── DATA TO USE ──

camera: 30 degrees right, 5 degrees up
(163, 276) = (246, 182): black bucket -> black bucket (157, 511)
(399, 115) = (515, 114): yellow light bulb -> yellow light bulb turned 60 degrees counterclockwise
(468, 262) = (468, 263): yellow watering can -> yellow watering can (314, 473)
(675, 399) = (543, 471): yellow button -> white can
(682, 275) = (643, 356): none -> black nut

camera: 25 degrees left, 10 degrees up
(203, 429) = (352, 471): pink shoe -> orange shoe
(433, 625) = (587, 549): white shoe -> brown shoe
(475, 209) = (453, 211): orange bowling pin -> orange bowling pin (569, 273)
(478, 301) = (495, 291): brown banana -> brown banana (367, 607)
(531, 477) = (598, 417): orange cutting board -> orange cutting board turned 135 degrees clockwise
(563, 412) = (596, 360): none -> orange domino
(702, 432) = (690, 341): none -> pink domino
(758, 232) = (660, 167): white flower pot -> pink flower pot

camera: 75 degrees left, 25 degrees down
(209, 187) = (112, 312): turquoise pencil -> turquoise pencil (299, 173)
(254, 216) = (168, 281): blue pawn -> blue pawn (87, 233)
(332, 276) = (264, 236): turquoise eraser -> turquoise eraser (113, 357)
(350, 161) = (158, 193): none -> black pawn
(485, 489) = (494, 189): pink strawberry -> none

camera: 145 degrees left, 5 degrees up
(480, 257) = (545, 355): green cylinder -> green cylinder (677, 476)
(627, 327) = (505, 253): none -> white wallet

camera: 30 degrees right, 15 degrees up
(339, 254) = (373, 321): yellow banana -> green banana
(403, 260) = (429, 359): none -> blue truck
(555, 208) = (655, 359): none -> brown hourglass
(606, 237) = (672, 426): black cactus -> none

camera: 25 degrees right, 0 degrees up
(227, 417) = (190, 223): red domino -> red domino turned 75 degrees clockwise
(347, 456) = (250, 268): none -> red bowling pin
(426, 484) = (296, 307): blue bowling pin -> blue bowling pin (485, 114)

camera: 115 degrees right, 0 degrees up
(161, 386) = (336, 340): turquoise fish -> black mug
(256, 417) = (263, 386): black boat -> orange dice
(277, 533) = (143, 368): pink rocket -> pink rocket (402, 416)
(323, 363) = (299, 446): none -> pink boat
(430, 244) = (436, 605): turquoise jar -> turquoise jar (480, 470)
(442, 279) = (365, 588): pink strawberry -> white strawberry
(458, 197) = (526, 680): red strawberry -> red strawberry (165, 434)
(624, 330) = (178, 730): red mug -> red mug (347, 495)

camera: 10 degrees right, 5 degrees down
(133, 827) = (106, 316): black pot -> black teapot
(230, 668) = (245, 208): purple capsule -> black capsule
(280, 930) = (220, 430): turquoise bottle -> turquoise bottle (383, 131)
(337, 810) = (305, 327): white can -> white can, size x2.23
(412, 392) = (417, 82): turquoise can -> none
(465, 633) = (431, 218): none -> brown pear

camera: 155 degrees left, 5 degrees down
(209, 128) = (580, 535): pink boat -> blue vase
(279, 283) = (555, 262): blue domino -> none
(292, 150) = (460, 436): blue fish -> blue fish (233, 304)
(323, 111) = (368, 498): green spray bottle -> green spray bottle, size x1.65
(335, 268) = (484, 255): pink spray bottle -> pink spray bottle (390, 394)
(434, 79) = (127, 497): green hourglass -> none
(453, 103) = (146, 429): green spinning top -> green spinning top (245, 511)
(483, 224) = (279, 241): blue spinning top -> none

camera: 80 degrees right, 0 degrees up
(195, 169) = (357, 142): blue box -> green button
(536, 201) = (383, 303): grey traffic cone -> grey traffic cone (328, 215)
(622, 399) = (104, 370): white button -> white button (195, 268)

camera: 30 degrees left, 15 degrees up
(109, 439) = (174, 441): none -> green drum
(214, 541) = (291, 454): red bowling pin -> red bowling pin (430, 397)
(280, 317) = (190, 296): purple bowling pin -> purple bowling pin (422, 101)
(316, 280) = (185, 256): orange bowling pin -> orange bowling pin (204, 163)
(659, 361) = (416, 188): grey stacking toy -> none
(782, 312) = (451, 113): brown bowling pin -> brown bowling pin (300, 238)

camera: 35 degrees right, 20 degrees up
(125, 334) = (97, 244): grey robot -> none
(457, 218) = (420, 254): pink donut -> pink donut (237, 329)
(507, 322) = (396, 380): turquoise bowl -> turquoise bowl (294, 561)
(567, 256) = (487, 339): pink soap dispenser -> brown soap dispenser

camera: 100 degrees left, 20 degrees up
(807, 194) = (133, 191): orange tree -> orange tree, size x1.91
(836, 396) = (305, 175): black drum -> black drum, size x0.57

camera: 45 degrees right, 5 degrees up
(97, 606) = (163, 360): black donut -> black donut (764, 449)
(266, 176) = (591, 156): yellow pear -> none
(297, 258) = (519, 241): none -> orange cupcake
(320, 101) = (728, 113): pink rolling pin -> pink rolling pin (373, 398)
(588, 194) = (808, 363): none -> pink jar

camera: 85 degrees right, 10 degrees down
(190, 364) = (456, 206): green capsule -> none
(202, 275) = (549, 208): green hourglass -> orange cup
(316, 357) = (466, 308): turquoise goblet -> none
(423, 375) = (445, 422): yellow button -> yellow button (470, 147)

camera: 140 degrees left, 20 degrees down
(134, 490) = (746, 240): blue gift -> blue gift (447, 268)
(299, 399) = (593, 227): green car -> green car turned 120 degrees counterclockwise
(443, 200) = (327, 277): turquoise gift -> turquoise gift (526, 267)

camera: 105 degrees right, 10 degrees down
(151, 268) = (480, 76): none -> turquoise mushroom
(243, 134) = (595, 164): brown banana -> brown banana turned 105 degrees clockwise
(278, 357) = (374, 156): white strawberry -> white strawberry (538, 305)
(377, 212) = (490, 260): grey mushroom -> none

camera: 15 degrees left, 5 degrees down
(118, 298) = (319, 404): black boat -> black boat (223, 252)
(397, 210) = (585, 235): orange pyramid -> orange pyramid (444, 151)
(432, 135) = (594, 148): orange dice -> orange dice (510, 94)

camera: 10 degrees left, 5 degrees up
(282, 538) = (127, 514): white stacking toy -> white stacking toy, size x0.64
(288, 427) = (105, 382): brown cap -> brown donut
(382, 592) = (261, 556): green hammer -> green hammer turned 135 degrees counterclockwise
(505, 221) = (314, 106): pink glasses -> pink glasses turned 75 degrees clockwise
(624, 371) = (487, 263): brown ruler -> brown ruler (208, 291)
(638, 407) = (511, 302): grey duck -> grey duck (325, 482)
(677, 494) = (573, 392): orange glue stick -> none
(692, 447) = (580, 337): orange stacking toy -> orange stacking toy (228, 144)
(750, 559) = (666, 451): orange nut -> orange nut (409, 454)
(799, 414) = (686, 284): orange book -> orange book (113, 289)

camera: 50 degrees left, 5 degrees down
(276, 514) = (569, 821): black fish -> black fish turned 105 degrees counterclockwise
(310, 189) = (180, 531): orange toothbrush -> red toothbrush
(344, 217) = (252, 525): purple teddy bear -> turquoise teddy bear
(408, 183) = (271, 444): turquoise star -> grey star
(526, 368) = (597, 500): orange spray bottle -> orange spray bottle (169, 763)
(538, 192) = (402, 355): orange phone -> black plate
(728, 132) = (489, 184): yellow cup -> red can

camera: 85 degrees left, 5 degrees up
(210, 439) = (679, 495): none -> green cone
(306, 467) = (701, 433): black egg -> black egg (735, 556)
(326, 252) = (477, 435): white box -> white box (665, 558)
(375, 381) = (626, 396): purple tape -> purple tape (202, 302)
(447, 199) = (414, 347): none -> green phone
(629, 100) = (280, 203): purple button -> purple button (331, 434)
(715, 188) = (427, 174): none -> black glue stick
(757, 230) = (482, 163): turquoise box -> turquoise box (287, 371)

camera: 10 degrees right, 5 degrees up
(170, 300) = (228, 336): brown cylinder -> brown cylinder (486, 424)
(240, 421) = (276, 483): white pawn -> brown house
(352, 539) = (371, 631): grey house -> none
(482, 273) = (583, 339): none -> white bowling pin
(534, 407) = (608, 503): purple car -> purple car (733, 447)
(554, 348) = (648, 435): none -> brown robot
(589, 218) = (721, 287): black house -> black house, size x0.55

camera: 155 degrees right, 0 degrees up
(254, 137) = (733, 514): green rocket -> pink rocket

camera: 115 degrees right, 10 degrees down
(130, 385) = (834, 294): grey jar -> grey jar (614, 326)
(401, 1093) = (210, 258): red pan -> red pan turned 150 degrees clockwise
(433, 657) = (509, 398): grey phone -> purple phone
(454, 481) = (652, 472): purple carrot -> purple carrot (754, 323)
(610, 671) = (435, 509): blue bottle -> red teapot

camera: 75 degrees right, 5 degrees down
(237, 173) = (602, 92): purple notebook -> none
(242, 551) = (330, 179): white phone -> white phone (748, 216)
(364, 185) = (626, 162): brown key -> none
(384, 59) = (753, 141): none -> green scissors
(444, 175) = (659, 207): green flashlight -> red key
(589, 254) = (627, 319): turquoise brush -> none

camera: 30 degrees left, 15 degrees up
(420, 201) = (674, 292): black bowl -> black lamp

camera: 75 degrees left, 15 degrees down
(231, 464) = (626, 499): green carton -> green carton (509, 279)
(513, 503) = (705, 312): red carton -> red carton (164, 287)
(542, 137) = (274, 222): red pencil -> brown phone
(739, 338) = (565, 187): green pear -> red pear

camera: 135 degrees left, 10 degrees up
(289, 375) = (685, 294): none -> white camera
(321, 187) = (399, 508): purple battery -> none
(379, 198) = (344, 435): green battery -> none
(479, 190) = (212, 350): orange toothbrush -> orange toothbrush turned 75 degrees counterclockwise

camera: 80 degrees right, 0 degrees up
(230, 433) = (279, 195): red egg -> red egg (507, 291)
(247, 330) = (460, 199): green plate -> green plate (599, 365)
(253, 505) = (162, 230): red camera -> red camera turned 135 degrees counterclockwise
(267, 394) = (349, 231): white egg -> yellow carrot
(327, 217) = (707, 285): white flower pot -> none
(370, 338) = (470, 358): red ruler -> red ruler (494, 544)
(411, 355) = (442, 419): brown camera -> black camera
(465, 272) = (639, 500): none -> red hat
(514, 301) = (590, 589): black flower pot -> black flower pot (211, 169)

───

GOAL OF THE EXERCISE |
Copy the lines above exactly, beginning at the line that has "(807, 194) = (133, 191): orange" and stopping after the line that has "(278, 357) = (374, 156): white", and omit the rest.

THE ANSWER |
(807, 194) = (133, 191): orange tree -> orange tree, size x1.91
(836, 396) = (305, 175): black drum -> black drum, size x0.57

camera: 45 degrees right, 5 degrees up
(97, 606) = (163, 360): black donut -> black donut (764, 449)
(266, 176) = (591, 156): yellow pear -> none
(297, 258) = (519, 241): none -> orange cupcake
(320, 101) = (728, 113): pink rolling pin -> pink rolling pin (373, 398)
(588, 194) = (808, 363): none -> pink jar

camera: 85 degrees right, 10 degrees down
(190, 364) = (456, 206): green capsule -> none
(202, 275) = (549, 208): green hourglass -> orange cup
(316, 357) = (466, 308): turquoise goblet -> none
(423, 375) = (445, 422): yellow button -> yellow button (470, 147)

camera: 140 degrees left, 20 degrees down
(134, 490) = (746, 240): blue gift -> blue gift (447, 268)
(299, 399) = (593, 227): green car -> green car turned 120 degrees counterclockwise
(443, 200) = (327, 277): turquoise gift -> turquoise gift (526, 267)

camera: 105 degrees right, 10 degrees down
(151, 268) = (480, 76): none -> turquoise mushroom
(243, 134) = (595, 164): brown banana -> brown banana turned 105 degrees clockwise
(278, 357) = (374, 156): white strawberry -> white strawberry (538, 305)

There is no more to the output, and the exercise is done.